→ **Records to process**
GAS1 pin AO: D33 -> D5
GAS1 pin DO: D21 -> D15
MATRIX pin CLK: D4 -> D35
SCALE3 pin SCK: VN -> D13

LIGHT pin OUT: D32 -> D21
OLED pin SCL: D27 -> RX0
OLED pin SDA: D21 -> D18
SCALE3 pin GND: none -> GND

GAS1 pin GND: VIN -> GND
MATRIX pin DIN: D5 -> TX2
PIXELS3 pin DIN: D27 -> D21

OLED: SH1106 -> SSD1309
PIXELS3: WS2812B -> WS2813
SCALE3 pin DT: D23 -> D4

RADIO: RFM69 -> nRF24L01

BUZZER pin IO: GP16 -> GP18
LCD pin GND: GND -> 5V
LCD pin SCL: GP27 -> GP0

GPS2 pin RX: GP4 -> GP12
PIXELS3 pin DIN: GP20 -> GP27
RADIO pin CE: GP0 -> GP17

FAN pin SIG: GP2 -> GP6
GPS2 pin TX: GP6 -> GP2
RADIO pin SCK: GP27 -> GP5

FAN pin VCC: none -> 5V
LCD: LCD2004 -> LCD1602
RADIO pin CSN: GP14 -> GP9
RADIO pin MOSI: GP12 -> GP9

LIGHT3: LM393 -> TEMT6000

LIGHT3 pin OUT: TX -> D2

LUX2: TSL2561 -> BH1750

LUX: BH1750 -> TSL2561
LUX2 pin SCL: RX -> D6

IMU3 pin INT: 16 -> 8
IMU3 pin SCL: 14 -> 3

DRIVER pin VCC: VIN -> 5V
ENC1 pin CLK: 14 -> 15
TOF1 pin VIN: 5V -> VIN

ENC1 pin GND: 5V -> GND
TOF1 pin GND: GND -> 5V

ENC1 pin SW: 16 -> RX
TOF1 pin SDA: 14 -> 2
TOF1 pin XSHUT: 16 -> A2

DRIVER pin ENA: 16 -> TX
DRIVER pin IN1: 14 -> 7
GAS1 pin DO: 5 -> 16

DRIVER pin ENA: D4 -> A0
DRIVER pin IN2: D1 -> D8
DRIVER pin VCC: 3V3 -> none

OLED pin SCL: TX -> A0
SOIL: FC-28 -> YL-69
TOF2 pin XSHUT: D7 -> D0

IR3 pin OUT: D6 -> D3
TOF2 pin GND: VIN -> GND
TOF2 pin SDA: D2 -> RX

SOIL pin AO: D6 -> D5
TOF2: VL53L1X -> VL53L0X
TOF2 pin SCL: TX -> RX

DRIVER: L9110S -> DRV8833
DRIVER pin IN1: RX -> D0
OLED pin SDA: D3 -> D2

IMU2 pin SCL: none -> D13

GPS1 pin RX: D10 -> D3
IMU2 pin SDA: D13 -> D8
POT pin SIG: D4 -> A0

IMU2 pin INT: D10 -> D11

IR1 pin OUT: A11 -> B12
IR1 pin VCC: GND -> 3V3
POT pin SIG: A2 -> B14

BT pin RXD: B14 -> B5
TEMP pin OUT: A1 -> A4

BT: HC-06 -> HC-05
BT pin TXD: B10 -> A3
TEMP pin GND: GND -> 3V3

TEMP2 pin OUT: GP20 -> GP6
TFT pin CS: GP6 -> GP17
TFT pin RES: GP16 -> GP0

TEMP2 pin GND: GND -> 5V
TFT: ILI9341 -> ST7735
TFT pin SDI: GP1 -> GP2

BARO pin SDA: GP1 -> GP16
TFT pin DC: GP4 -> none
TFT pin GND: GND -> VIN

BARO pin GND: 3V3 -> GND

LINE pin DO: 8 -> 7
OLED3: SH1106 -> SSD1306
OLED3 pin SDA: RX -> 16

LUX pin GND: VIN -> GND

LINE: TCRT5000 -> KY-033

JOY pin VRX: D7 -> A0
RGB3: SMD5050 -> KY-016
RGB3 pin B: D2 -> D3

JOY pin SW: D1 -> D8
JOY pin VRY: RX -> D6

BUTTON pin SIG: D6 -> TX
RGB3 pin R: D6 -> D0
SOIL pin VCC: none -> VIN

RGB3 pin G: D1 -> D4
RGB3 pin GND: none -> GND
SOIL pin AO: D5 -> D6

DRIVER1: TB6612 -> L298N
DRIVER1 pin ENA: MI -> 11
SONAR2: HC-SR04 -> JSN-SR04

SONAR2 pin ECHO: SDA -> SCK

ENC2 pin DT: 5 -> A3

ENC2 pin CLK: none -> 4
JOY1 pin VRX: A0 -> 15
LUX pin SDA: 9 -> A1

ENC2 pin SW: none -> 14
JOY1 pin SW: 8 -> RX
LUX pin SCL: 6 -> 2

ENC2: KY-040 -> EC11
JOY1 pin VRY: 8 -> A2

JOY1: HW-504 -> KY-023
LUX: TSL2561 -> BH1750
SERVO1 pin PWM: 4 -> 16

→ **Problem to work on**
The lines from the one containing "TOF2 pin SCL: TX -> RX" through the end of the data are to be copied exactly, the first and last of them included.

→ **Exercise answer**
TOF2 pin SCL: TX -> RX

DRIVER: L9110S -> DRV8833
DRIVER pin IN1: RX -> D0
OLED pin SDA: D3 -> D2

IMU2 pin SCL: none -> D13

GPS1 pin RX: D10 -> D3
IMU2 pin SDA: D13 -> D8
POT pin SIG: D4 -> A0

IMU2 pin INT: D10 -> D11

IR1 pin OUT: A11 -> B12
IR1 pin VCC: GND -> 3V3
POT pin SIG: A2 -> B14

BT pin RXD: B14 -> B5
TEMP pin OUT: A1 -> A4

BT: HC-06 -> HC-05
BT pin TXD: B10 -> A3
TEMP pin GND: GND -> 3V3

TEMP2 pin OUT: GP20 -> GP6
TFT pin CS: GP6 -> GP17
TFT pin RES: GP16 -> GP0

TEMP2 pin GND: GND -> 5V
TFT: ILI9341 -> ST7735
TFT pin SDI: GP1 -> GP2

BARO pin SDA: GP1 -> GP16
TFT pin DC: GP4 -> none
TFT pin GND: GND -> VIN

BARO pin GND: 3V3 -> GND

LINE pin DO: 8 -> 7
OLED3: SH1106 -> SSD1306
OLED3 pin SDA: RX -> 16

LUX pin GND: VIN -> GND

LINE: TCRT5000 -> KY-033

JOY pin VRX: D7 -> A0
RGB3: SMD5050 -> KY-016
RGB3 pin B: D2 -> D3

JOY pin SW: D1 -> D8
JOY pin VRY: RX -> D6

BUTTON pin SIG: D6 -> TX
RGB3 pin R: D6 -> D0
SOIL pin VCC: none -> VIN

RGB3 pin G: D1 -> D4
RGB3 pin GND: none -> GND
SOIL pin AO: D5 -> D6

DRIVER1: TB6612 -> L298N
DRIVER1 pin ENA: MI -> 11
SONAR2: HC-SR04 -> JSN-SR04

SONAR2 pin ECHO: SDA -> SCK

ENC2 pin DT: 5 -> A3

ENC2 pin CLK: none -> 4
JOY1 pin VRX: A0 -> 15
LUX pin SDA: 9 -> A1

ENC2 pin SW: none -> 14
JOY1 pin SW: 8 -> RX
LUX pin SCL: 6 -> 2

ENC2: KY-040 -> EC11
JOY1 pin VRY: 8 -> A2

JOY1: HW-504 -> KY-023
LUX: TSL2561 -> BH1750
SERVO1 pin PWM: 4 -> 16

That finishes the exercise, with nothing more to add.